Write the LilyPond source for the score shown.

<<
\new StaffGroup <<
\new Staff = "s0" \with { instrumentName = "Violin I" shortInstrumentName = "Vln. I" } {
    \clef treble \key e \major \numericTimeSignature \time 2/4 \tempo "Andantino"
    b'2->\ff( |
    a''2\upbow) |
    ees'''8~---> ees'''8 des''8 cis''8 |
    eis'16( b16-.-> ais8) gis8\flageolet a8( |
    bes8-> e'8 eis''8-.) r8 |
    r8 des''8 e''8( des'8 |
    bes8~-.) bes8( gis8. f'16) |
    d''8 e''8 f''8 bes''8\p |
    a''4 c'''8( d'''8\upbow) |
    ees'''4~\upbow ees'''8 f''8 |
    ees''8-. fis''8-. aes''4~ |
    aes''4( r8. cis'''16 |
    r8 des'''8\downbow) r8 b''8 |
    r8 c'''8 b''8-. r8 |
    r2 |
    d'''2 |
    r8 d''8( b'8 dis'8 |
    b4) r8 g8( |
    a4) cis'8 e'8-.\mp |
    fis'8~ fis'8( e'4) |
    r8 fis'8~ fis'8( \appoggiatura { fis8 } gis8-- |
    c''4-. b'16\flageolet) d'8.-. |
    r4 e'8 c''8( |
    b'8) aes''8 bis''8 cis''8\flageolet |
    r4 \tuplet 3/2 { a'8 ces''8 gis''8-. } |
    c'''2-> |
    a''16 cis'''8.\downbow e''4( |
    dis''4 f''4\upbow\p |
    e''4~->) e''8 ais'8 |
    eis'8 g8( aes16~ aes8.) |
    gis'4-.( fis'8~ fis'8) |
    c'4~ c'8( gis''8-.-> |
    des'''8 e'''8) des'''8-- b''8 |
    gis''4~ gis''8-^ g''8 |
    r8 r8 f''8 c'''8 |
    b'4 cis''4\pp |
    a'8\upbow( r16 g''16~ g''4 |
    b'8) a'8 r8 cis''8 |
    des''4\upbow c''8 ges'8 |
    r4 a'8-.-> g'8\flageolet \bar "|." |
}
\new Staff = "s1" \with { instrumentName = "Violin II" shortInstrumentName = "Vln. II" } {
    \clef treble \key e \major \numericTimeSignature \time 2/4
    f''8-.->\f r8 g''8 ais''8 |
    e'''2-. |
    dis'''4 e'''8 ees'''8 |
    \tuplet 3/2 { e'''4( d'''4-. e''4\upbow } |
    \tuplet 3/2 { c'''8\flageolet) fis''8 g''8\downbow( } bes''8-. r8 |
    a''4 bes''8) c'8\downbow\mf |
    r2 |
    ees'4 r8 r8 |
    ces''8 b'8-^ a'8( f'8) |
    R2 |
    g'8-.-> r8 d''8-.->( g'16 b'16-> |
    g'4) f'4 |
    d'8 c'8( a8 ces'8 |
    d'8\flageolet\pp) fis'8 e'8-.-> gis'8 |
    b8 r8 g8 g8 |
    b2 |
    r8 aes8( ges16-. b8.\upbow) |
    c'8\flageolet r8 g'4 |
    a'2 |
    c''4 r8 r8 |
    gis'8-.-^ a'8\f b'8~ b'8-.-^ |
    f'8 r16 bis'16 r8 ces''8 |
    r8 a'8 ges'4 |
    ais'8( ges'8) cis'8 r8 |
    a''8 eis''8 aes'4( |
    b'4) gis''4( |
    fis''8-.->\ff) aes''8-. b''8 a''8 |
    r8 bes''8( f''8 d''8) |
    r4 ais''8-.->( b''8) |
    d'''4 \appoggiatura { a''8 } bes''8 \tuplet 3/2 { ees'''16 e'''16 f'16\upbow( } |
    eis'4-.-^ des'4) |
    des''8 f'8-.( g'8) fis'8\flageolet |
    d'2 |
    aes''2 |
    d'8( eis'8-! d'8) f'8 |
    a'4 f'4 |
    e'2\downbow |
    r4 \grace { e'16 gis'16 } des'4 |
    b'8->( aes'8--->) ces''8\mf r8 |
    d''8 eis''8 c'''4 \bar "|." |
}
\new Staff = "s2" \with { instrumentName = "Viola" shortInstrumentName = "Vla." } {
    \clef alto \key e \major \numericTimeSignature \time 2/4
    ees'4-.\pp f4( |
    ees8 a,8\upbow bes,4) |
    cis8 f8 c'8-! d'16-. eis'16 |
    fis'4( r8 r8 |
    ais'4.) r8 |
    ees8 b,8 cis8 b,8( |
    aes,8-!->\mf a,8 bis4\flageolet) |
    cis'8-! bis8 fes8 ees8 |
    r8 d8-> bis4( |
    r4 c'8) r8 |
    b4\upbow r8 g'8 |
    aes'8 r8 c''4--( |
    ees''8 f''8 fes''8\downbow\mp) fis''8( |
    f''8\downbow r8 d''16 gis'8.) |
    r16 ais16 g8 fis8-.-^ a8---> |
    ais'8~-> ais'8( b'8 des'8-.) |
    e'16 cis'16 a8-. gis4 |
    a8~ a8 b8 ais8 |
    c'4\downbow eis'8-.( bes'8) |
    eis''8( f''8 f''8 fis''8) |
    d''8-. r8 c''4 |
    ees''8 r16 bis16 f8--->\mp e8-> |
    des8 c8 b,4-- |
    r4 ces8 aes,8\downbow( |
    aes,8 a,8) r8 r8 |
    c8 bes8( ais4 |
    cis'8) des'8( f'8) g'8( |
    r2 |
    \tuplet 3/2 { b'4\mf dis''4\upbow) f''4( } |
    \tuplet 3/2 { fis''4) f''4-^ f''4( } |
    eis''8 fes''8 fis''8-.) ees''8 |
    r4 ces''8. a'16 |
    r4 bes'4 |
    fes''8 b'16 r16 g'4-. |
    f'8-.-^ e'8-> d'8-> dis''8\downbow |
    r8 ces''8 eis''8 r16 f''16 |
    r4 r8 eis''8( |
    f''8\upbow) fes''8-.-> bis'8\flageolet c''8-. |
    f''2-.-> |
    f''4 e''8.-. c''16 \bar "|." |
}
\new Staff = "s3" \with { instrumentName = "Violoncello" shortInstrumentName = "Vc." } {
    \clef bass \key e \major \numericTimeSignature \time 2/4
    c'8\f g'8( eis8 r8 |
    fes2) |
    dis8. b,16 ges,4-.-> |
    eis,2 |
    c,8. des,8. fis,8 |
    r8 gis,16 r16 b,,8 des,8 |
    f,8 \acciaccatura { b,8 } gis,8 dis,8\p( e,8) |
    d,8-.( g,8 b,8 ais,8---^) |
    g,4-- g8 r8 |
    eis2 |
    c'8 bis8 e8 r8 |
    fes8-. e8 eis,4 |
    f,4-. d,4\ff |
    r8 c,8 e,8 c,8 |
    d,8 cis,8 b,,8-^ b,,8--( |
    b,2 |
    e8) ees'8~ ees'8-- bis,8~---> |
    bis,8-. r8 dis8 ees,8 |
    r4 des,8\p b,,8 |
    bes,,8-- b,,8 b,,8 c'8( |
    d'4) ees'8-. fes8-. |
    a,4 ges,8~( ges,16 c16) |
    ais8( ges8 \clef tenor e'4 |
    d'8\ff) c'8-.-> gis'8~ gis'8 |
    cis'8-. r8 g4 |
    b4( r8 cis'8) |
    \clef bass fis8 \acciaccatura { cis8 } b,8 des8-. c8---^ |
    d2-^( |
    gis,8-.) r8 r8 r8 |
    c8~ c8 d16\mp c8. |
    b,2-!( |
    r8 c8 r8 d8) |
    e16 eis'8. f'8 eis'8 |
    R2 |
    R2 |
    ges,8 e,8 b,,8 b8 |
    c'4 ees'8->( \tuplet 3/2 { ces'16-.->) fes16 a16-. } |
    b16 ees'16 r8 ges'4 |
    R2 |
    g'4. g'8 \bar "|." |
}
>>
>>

********************

• [Challenge]: From the lines above, keep only those that contain the string "appoggiatura", and copy each one in full.

• [Reply to the exercise]:
    r8 fis'8~ fis'8( \appoggiatura { fis8 } gis8-- |
    d'''4 \appoggiatura { a''8 } bes''8 \tuplet 3/2 { ees'''16 e'''16 f'16\upbow( } |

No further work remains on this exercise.